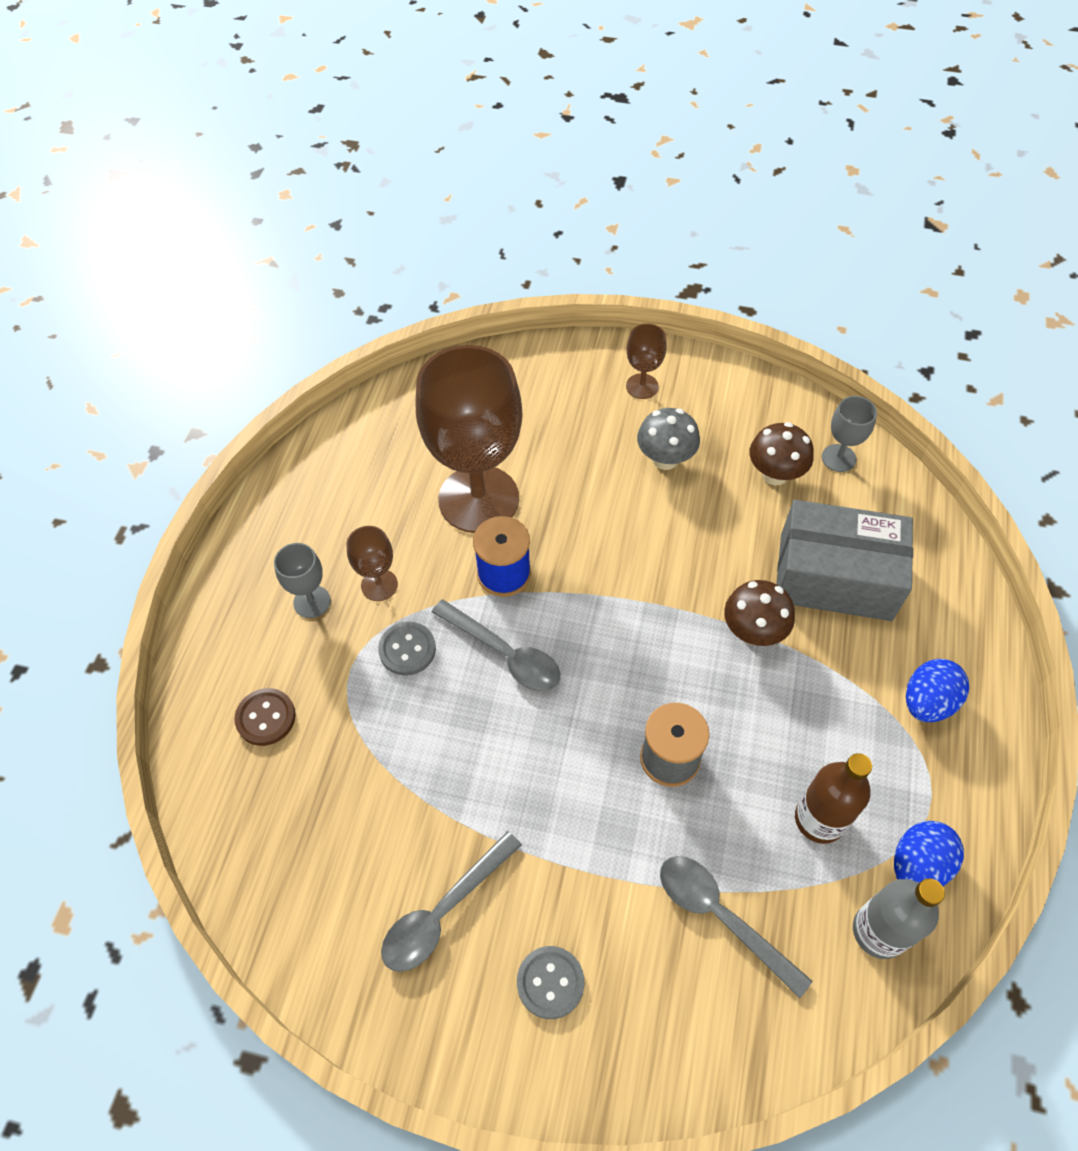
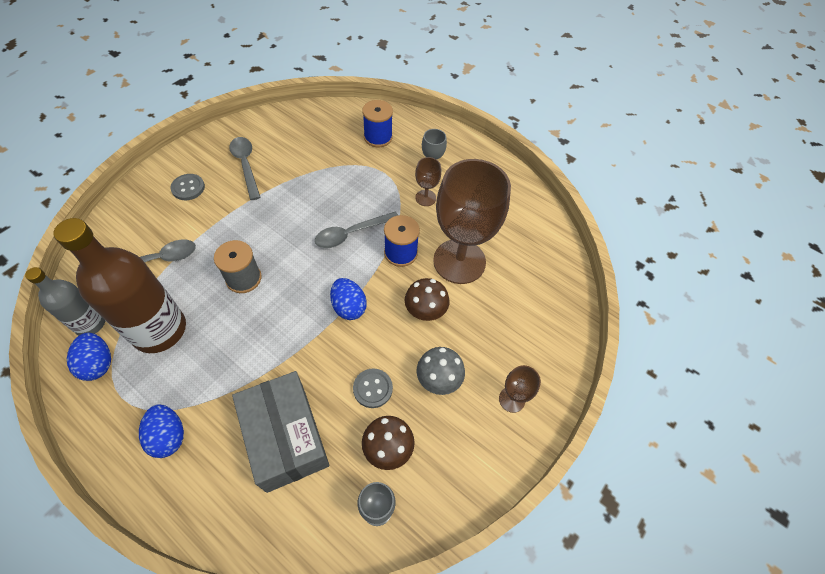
camera: 110 degrees right, 0 degrees up
(266, 718) = (378, 137): brown button -> blue spool
(407, 649) = (380, 196): grey button -> grey button (372, 388)
(629, 596) = (349, 307): none -> blue egg
(753, 632) = (283, 361): brown mushroom -> brown mushroom (425, 311)
(819, 819) = (159, 330): brown bottle -> brown bottle, size x1.75
(835, 576) = (286, 437): grey box -> grey box turned 60 degrees counterclockwise

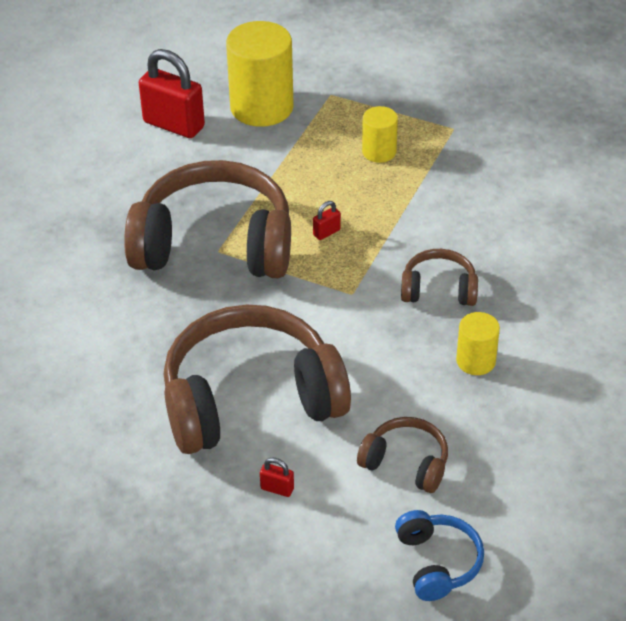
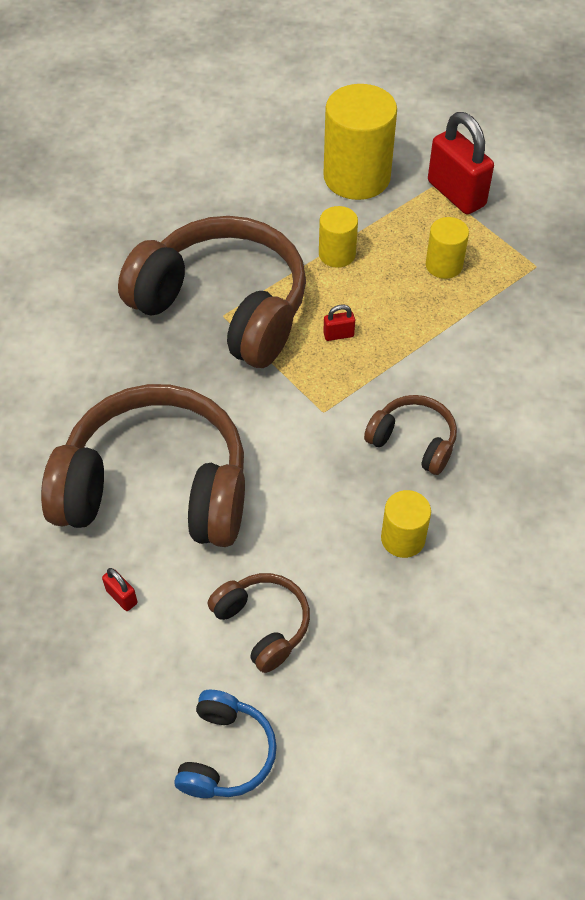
camera: 25 degrees right, 10 degrees up
(174, 125) = (262, 167): red padlock -> red padlock (456, 194)
(284, 172) = (337, 254): none -> yellow cylinder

*WORK ITEM*
In the answer, set down only the lines from the opening line of the listing through the line that holds "camera: 25 degrees right, 10 degrees up", exactly as they appear, minus the pictures.

*YOUR SOLUTION*
camera: 110 degrees right, 0 degrees up
(266, 718) = (378, 137): brown button -> blue spool
(407, 649) = (380, 196): grey button -> grey button (372, 388)
(629, 596) = (349, 307): none -> blue egg
(753, 632) = (283, 361): brown mushroom -> brown mushroom (425, 311)
(819, 819) = (159, 330): brown bottle -> brown bottle, size x1.75
(835, 576) = (286, 437): grey box -> grey box turned 60 degrees counterclockwise

camera: 25 degrees right, 10 degrees up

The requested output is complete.